------ RECORDED DATA ------

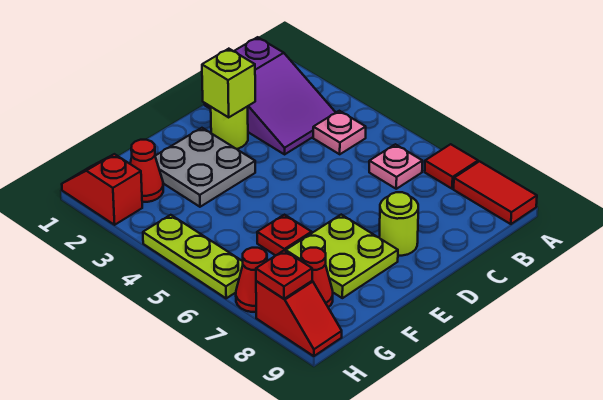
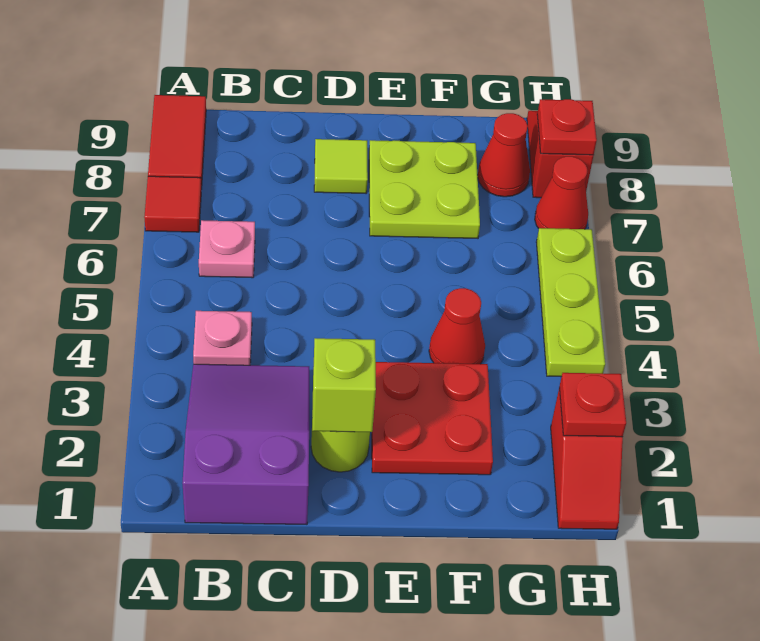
lime round brick D8 level 1 -> lime tile D8 level 1
grey plate E2:F3 level 1 -> red plate E2:F3 level 1
red plate F6 level 1 -> red plate H2 level 2
red cone G2 level 1 -> red cone F4 level 1

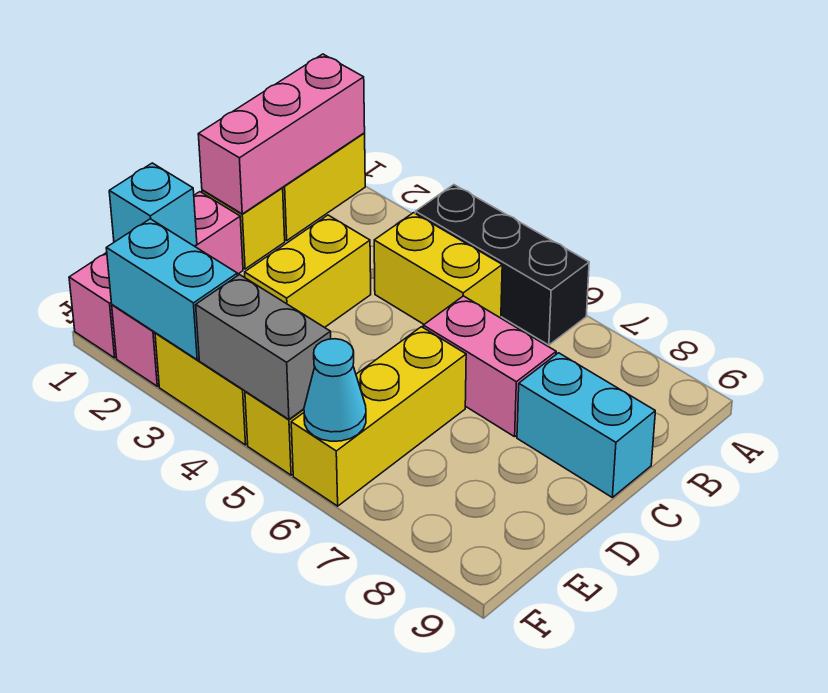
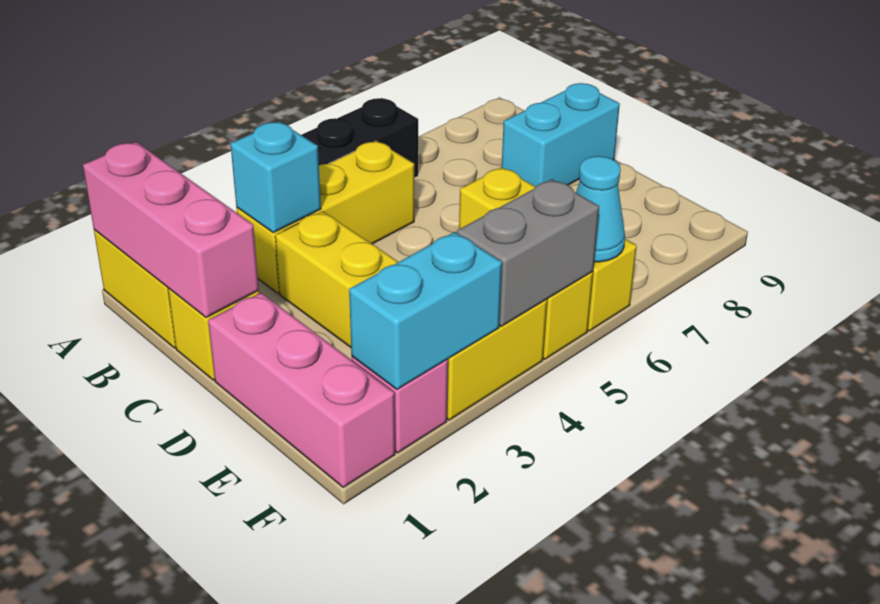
yellow brick B4:B5 level 1 -> yellow brick B3:B5 level 1
pink brick C6:C7 level 1 -> none
cyan brick E1 level 2 -> cyan brick B3 level 2

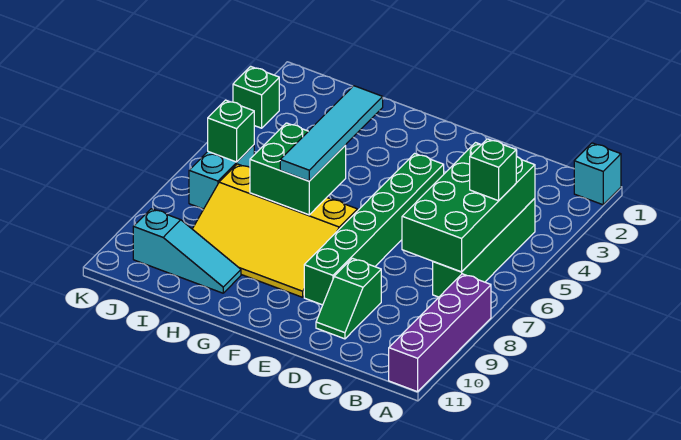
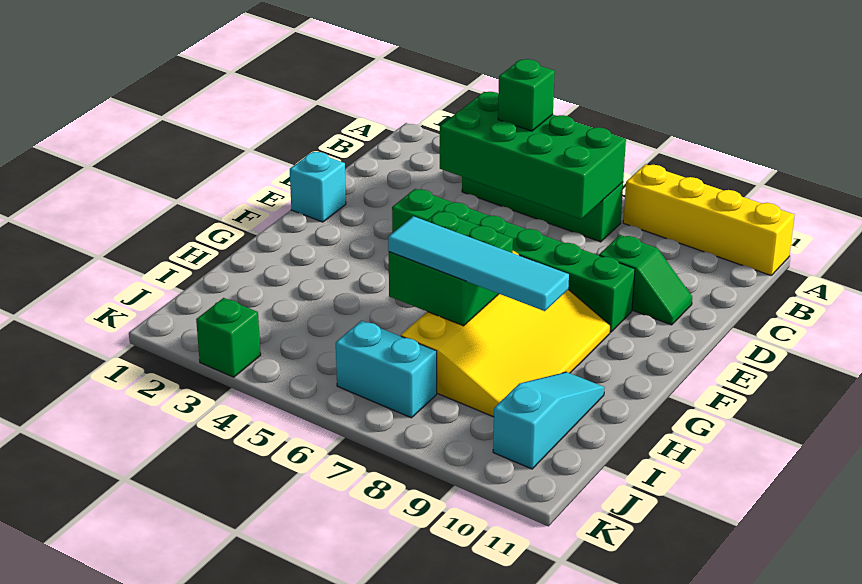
cyan brick A1 level 1 -> cyan brick E1 level 1
purple brick A8:A11 level 1 -> yellow brick A8:A11 level 1
cyan tile G4:G7 level 3 -> cyan tile H6:H9 level 3
green brick J6 level 2 -> none

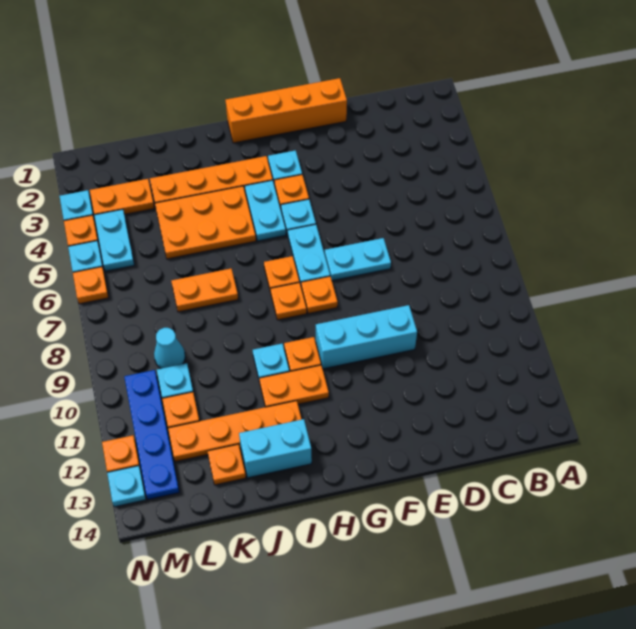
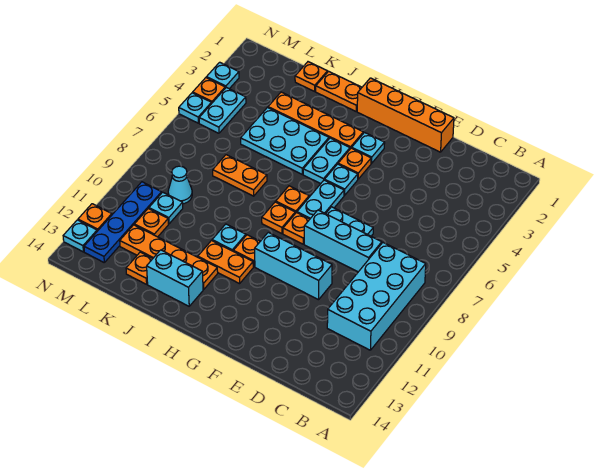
none -> cyan brick B8:C11 level 1
none -> cyan brick D8:F8 level 1
orange plate I4:K5 level 1 -> cyan plate I4:K5 level 1
orange plate L3:M3 level 1 -> orange plate I1:J1 level 1
orange plate N6 level 1 -> orange plate K1 level 1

------

> TASK OBJECTIVE
Every entry, word for word, should be given again; the pictures are not part of the copy.

> YOUR RESPONSE
lime round brick D8 level 1 -> lime tile D8 level 1
grey plate E2:F3 level 1 -> red plate E2:F3 level 1
red plate F6 level 1 -> red plate H2 level 2
red cone G2 level 1 -> red cone F4 level 1

yellow brick B4:B5 level 1 -> yellow brick B3:B5 level 1
pink brick C6:C7 level 1 -> none
cyan brick E1 level 2 -> cyan brick B3 level 2

cyan brick A1 level 1 -> cyan brick E1 level 1
purple brick A8:A11 level 1 -> yellow brick A8:A11 level 1
cyan tile G4:G7 level 3 -> cyan tile H6:H9 level 3
green brick J6 level 2 -> none

none -> cyan brick B8:C11 level 1
none -> cyan brick D8:F8 level 1
orange plate I4:K5 level 1 -> cyan plate I4:K5 level 1
orange plate L3:M3 level 1 -> orange plate I1:J1 level 1
orange plate N6 level 1 -> orange plate K1 level 1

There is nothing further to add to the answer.